Task brief:
Below this line is the material. Write out only its lines from the one containing "D5: schottky BAT54" through the one containing "U4: NOT 74HC14", both kept, exactly.

Task data:
⁂

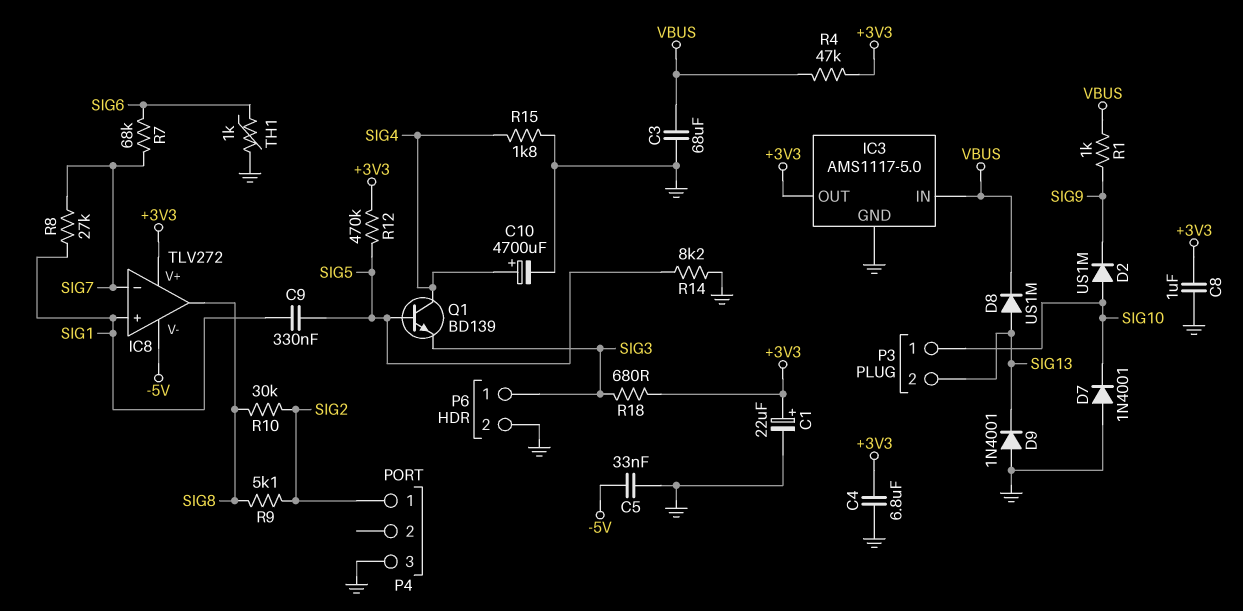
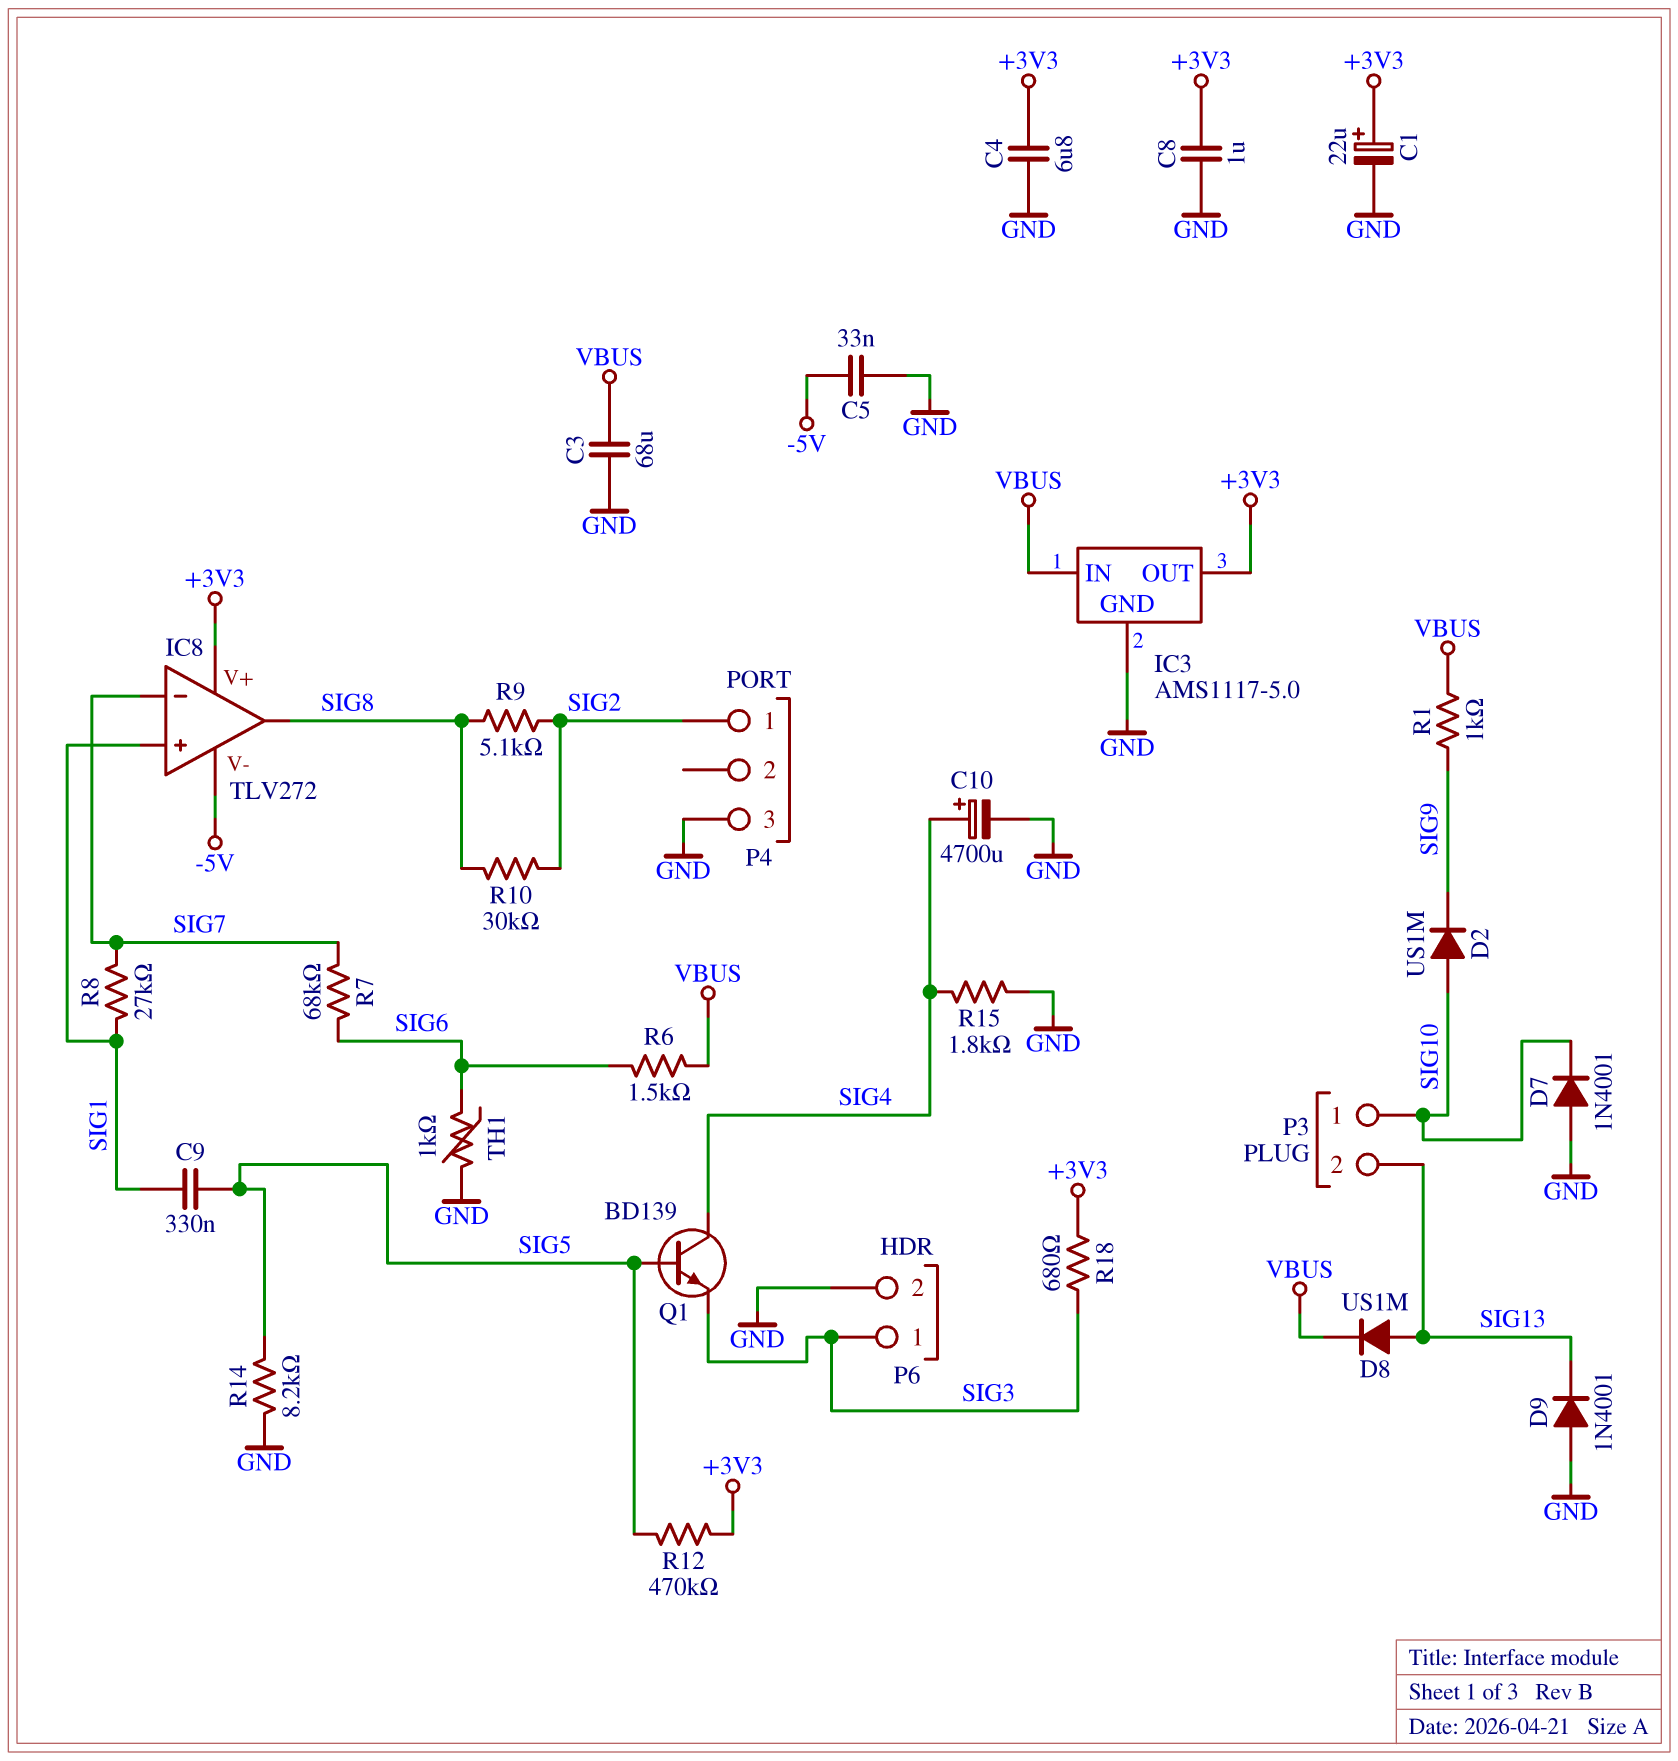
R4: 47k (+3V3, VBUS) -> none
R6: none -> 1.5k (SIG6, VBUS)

⁂

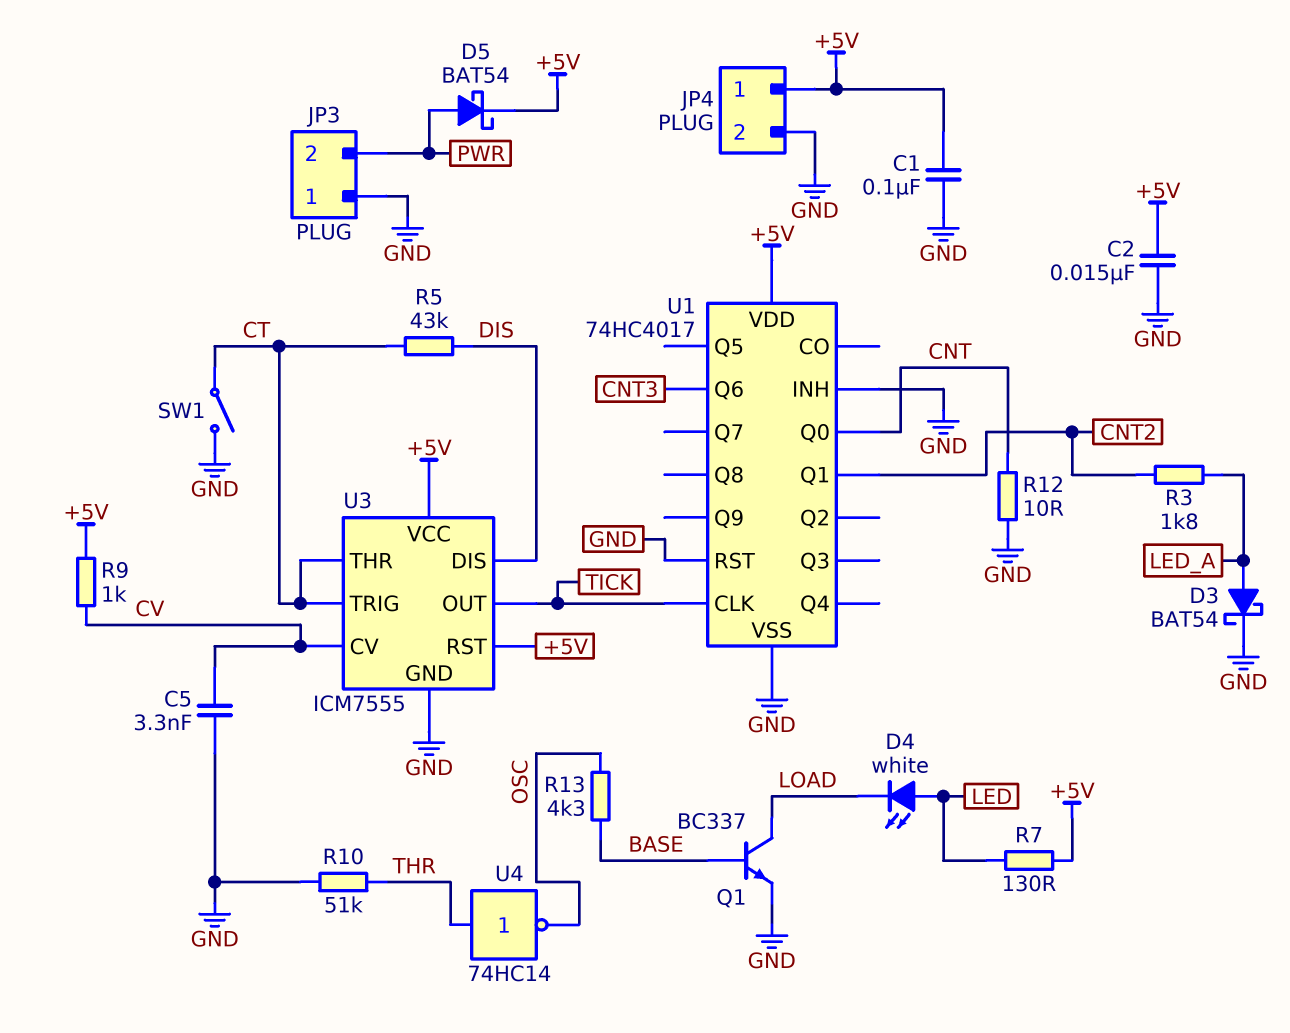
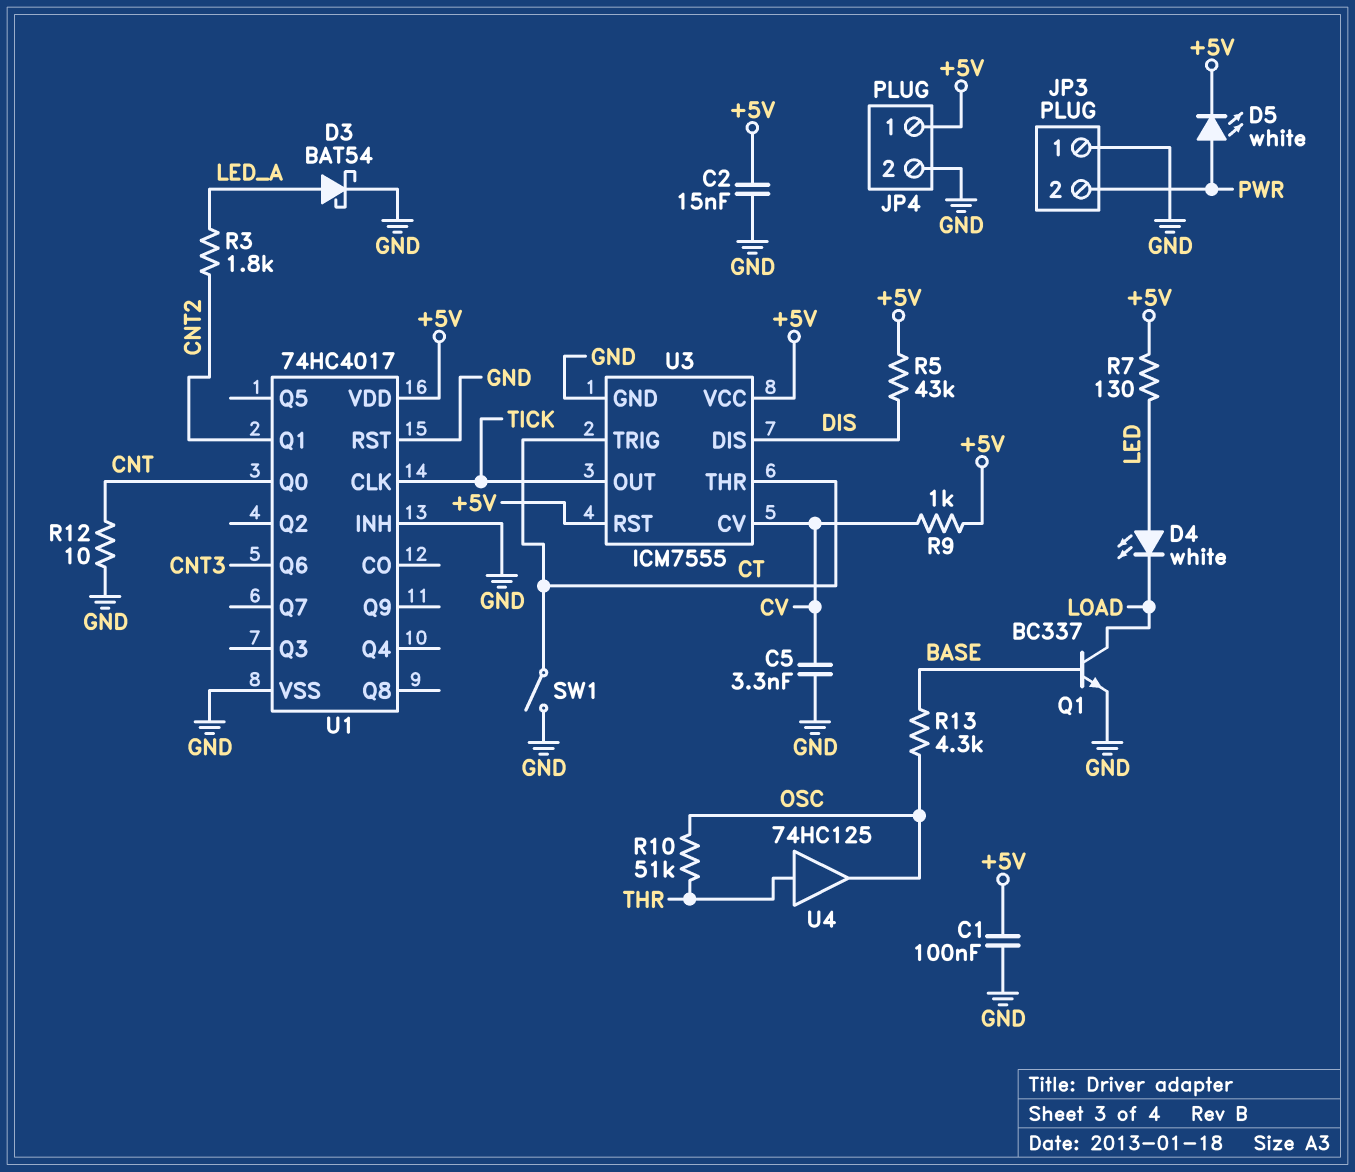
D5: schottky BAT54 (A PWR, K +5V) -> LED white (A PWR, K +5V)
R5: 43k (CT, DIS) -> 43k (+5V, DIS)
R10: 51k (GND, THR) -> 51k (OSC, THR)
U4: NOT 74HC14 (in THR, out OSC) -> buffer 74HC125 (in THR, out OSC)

⁂

Task answer:
D5: schottky BAT54 (A PWR, K +5V) -> LED white (A PWR, K +5V)
R5: 43k (CT, DIS) -> 43k (+5V, DIS)
R10: 51k (GND, THR) -> 51k (OSC, THR)
U4: NOT 74HC14 (in THR, out OSC) -> buffer 74HC125 (in THR, out OSC)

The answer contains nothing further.